> Task to complete:
In the records, find every line with the word "yellow" and copy it out.

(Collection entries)
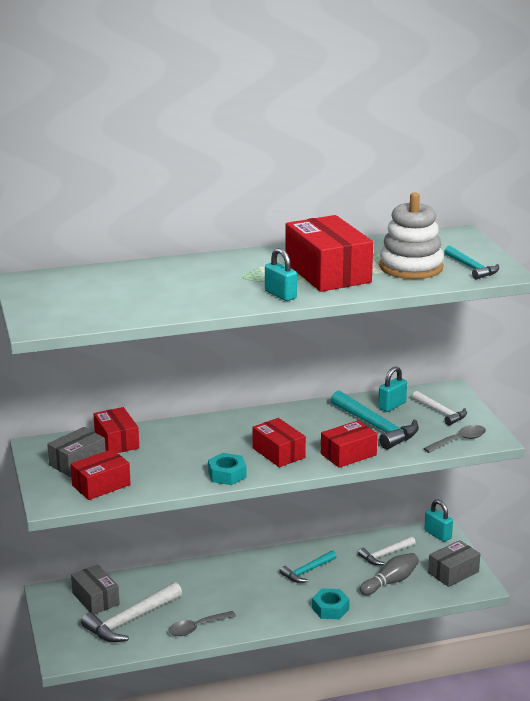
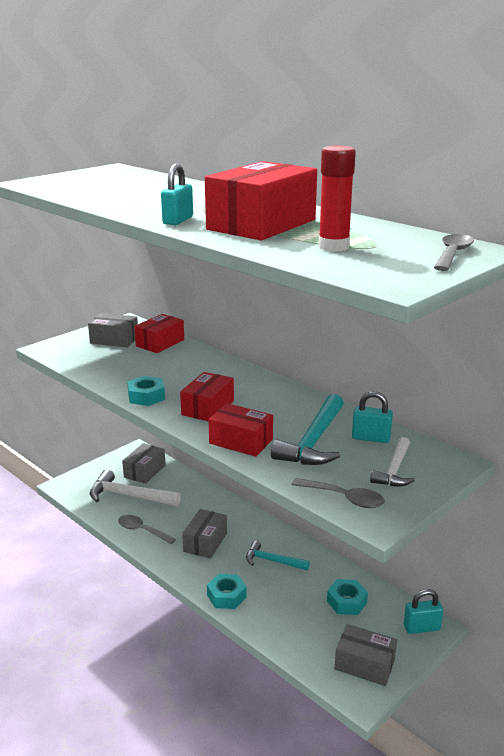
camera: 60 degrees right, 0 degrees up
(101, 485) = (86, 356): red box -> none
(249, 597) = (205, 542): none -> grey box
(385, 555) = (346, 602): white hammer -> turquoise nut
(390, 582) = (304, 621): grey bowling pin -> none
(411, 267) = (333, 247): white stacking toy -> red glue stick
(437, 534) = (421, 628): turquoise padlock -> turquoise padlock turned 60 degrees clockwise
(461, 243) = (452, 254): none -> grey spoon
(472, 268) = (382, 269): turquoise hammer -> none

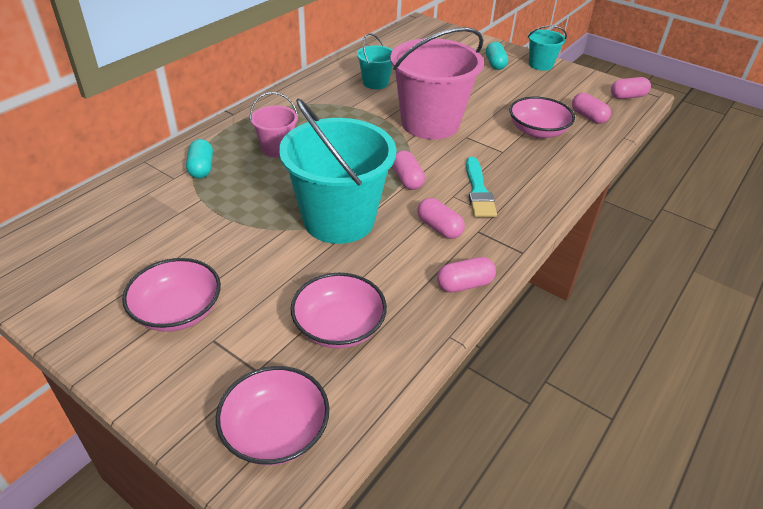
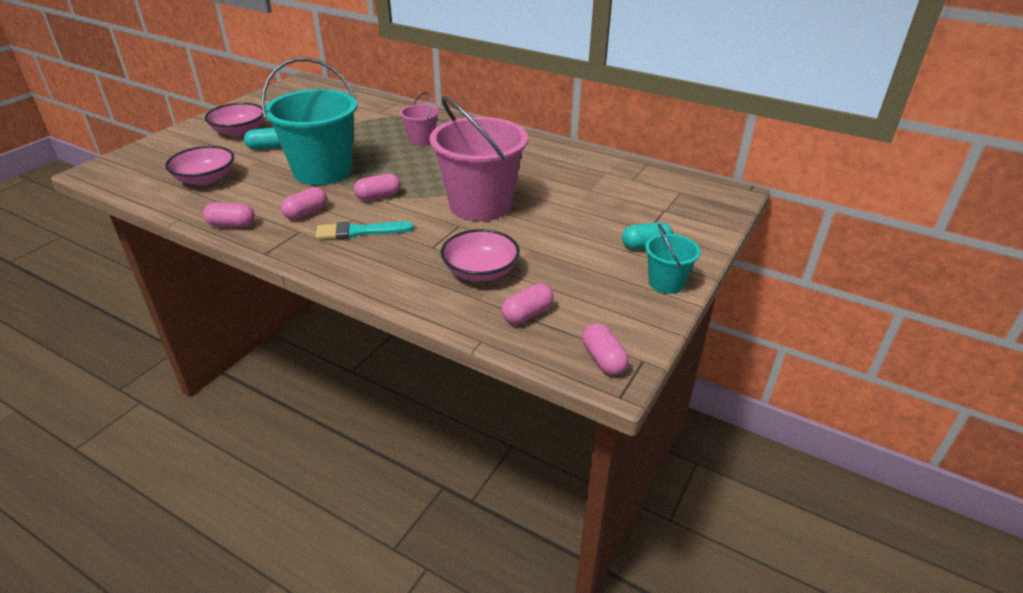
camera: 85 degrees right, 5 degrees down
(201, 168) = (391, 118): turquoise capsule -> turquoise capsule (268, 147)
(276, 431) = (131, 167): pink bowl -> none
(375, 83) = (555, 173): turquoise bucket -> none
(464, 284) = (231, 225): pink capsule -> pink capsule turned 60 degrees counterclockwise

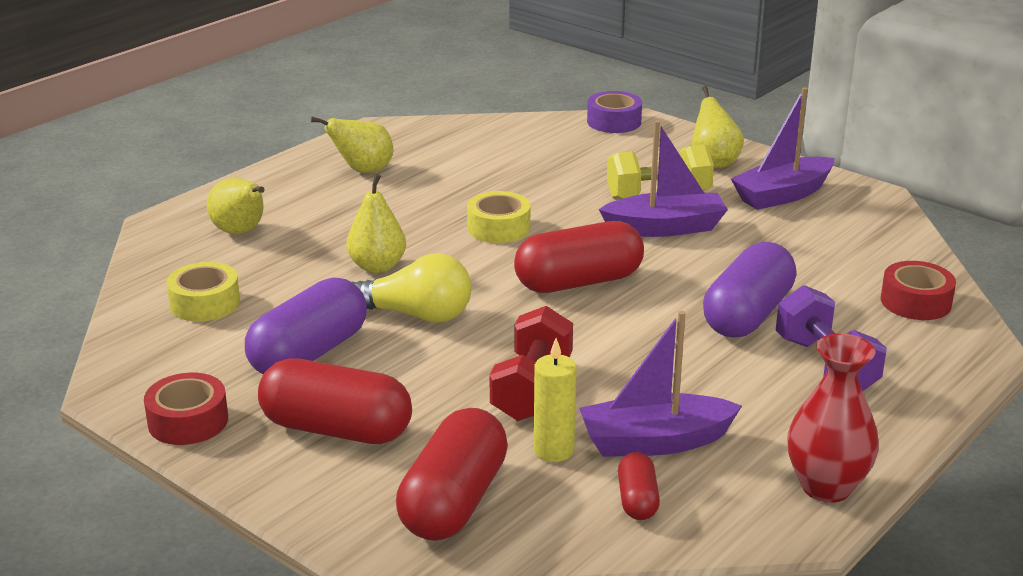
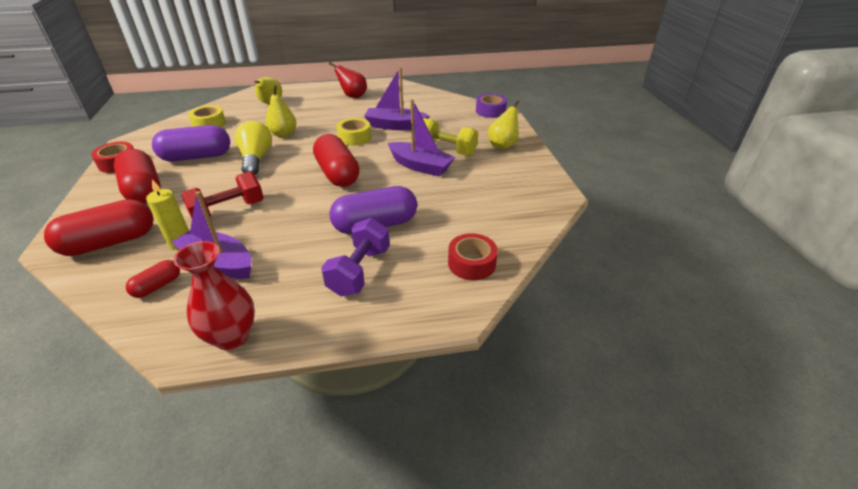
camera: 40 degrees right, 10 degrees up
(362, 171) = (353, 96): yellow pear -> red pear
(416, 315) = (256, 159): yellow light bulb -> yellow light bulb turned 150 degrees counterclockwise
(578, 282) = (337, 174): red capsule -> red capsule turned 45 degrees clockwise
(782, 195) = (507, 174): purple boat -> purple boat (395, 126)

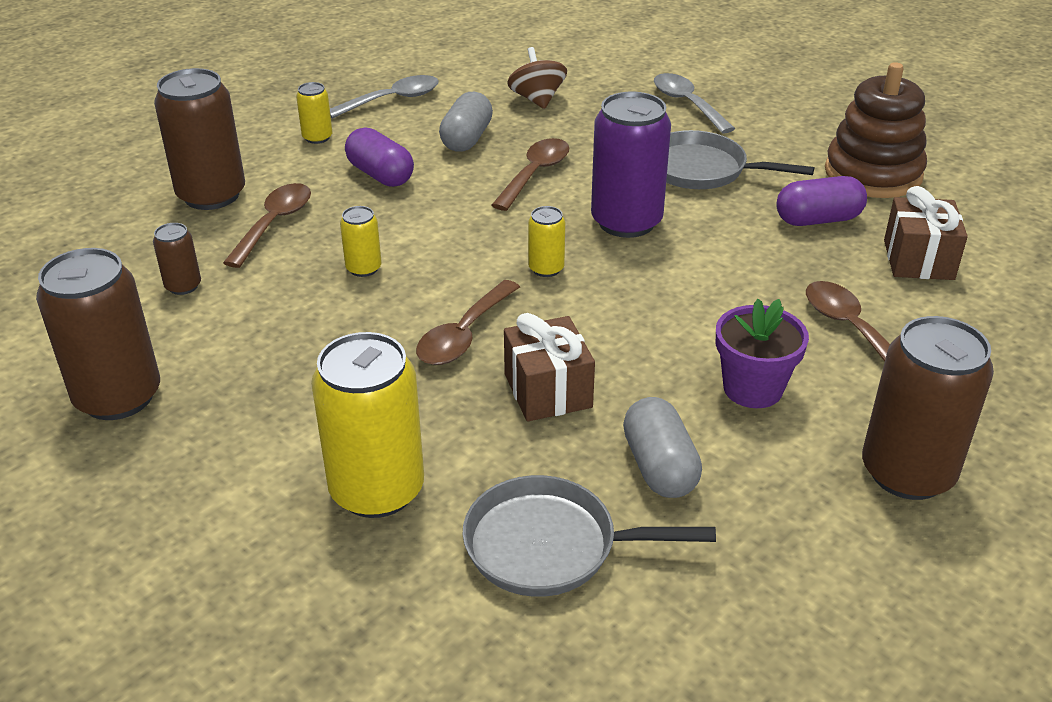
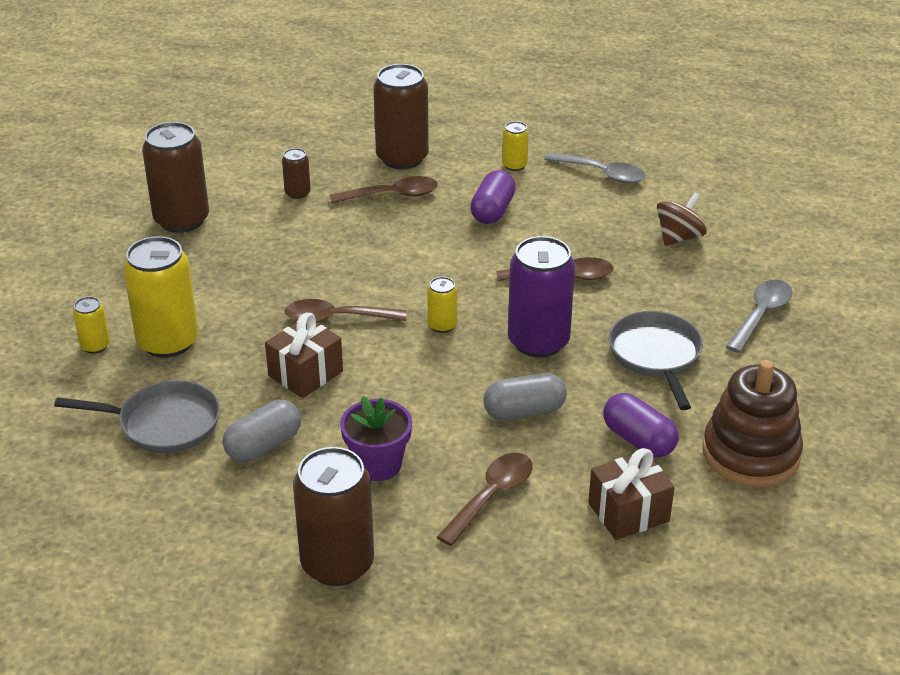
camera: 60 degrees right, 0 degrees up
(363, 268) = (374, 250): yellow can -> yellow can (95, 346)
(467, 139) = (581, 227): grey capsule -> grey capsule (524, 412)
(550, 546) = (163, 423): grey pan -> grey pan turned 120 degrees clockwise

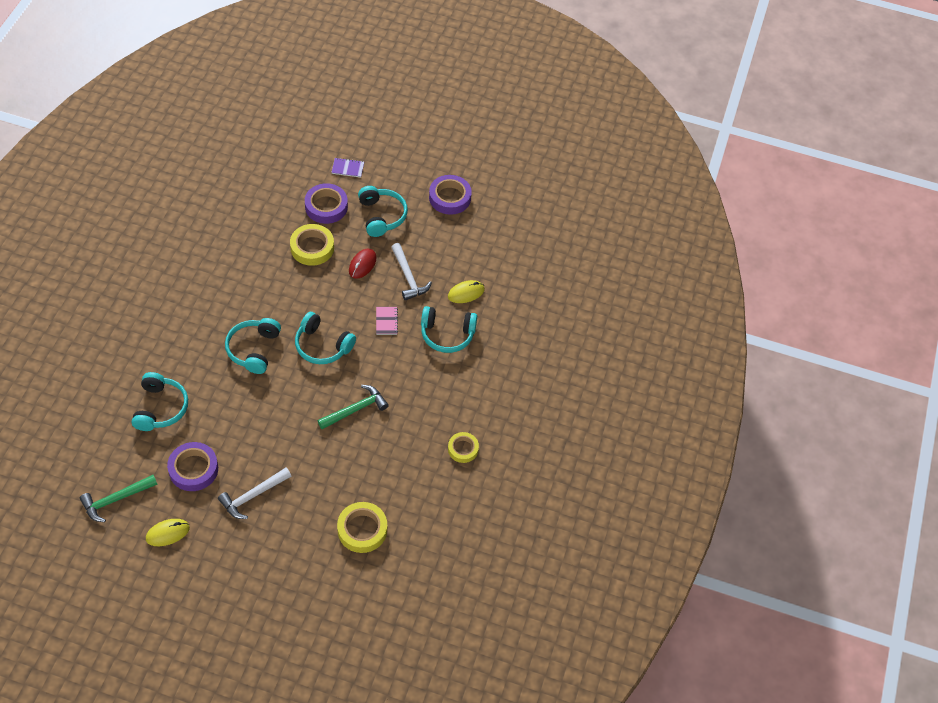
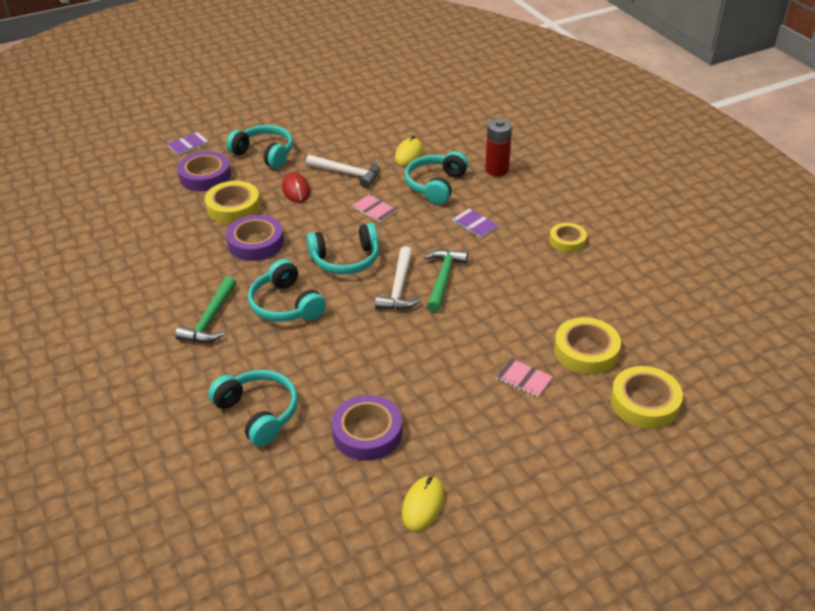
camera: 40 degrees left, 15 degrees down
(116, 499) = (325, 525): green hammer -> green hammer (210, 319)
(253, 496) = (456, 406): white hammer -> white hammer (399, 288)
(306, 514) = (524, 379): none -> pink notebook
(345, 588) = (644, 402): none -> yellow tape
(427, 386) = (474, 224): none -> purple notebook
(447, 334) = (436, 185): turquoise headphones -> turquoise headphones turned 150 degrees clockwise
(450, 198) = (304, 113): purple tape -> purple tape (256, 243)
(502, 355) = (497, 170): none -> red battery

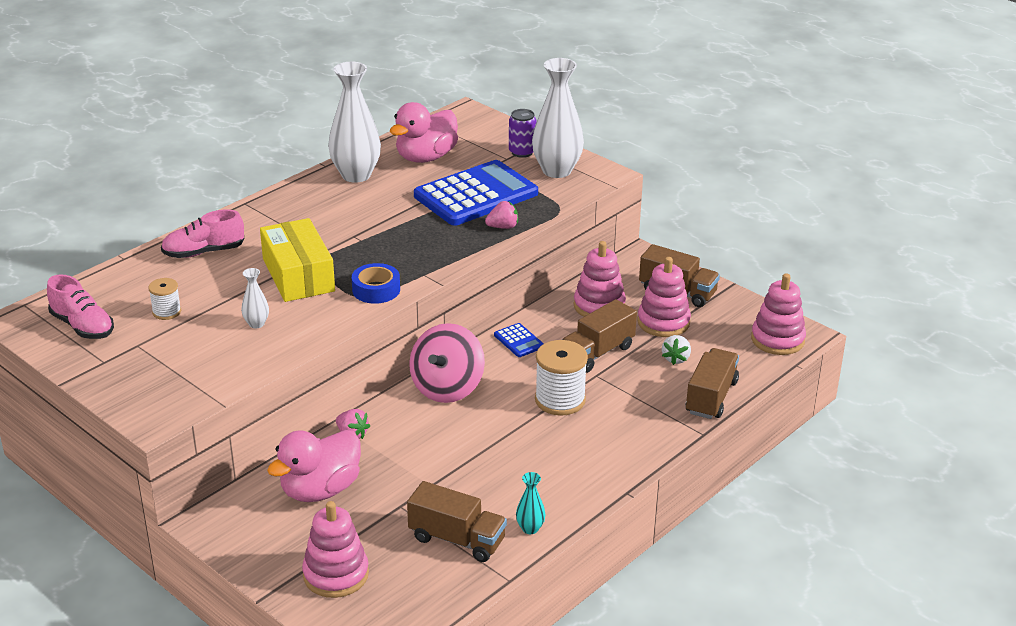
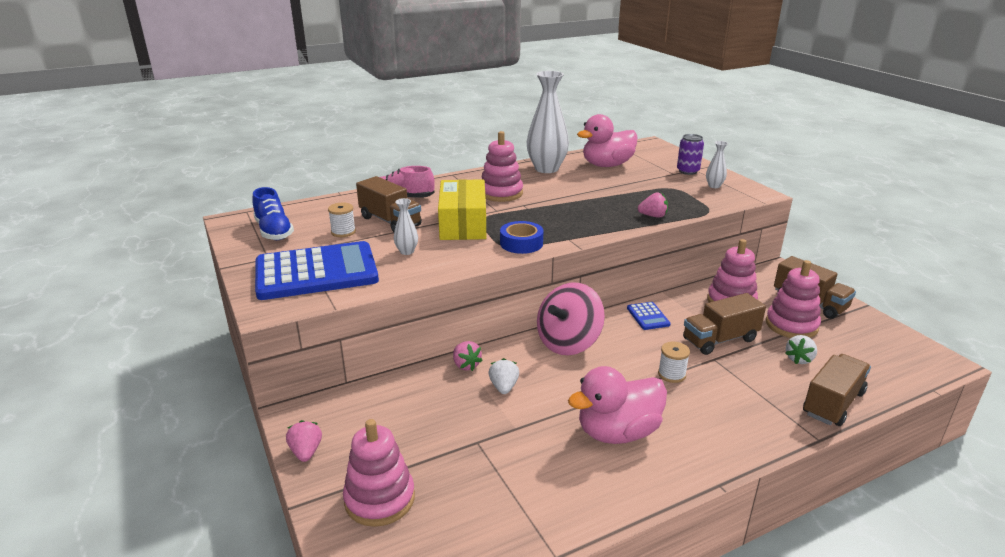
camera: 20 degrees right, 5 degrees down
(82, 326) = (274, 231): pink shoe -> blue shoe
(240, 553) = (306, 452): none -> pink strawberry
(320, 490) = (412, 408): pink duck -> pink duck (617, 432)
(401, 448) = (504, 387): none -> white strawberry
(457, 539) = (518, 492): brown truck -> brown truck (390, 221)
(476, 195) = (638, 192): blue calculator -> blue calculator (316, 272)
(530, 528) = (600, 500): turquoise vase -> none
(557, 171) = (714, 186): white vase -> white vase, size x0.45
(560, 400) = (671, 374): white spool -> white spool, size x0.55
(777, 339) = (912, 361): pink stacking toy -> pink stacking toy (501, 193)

> Task response:
(362, 171) = (353, 96): yellow pear -> red pear
(416, 315) = (256, 159): yellow light bulb -> yellow light bulb turned 150 degrees counterclockwise
(363, 268) = (374, 250): yellow can -> yellow can (95, 346)
(345, 588) = (644, 402): none -> yellow tape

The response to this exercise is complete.